* _WORK INSTRUCTION_
Retype the entries exactly. Include every line.
** Opening DATA FOR THIS TASK block **
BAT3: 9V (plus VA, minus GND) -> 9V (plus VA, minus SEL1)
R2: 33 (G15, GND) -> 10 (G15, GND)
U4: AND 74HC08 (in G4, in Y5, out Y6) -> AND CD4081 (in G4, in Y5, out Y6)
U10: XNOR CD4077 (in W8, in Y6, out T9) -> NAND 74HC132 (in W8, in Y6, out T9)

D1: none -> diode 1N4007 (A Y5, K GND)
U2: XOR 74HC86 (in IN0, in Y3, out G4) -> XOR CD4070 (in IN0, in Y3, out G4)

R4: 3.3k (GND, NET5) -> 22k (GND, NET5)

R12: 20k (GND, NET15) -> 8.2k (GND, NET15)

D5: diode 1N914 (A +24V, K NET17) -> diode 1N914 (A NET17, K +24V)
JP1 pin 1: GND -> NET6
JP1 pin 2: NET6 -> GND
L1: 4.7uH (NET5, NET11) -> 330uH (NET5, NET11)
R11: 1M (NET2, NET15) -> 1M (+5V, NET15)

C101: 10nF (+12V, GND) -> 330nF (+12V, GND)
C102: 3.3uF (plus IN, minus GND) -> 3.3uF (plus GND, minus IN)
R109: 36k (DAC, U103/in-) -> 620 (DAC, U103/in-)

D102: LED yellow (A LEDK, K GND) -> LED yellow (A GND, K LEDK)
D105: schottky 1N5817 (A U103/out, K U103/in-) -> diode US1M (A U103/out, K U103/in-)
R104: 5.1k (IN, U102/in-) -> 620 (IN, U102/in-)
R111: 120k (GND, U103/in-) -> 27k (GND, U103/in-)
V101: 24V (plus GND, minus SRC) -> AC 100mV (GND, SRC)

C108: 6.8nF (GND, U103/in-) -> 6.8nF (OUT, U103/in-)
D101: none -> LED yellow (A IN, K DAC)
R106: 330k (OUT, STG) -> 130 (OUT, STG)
** Closing DATA FOR THIS TASK block **
* _RESPONSE_
BAT3: 9V (plus VA, minus GND) -> 9V (plus VA, minus SEL1)
R2: 33 (G15, GND) -> 10 (G15, GND)
U4: AND 74HC08 (in G4, in Y5, out Y6) -> AND CD4081 (in G4, in Y5, out Y6)
U10: XNOR CD4077 (in W8, in Y6, out T9) -> NAND 74HC132 (in W8, in Y6, out T9)

D1: none -> diode 1N4007 (A Y5, K GND)
U2: XOR 74HC86 (in IN0, in Y3, out G4) -> XOR CD4070 (in IN0, in Y3, out G4)

R4: 3.3k (GND, NET5) -> 22k (GND, NET5)

R12: 20k (GND, NET15) -> 8.2k (GND, NET15)

D5: diode 1N914 (A +24V, K NET17) -> diode 1N914 (A NET17, K +24V)
JP1 pin 1: GND -> NET6
JP1 pin 2: NET6 -> GND
L1: 4.7uH (NET5, NET11) -> 330uH (NET5, NET11)
R11: 1M (NET2, NET15) -> 1M (+5V, NET15)

C101: 10nF (+12V, GND) -> 330nF (+12V, GND)
C102: 3.3uF (plus IN, minus GND) -> 3.3uF (plus GND, minus IN)
R109: 36k (DAC, U103/in-) -> 620 (DAC, U103/in-)

D102: LED yellow (A LEDK, K GND) -> LED yellow (A GND, K LEDK)
D105: schottky 1N5817 (A U103/out, K U103/in-) -> diode US1M (A U103/out, K U103/in-)
R104: 5.1k (IN, U102/in-) -> 620 (IN, U102/in-)
R111: 120k (GND, U103/in-) -> 27k (GND, U103/in-)
V101: 24V (plus GND, minus SRC) -> AC 100mV (GND, SRC)

C108: 6.8nF (GND, U103/in-) -> 6.8nF (OUT, U103/in-)
D101: none -> LED yellow (A IN, K DAC)
R106: 330k (OUT, STG) -> 130 (OUT, STG)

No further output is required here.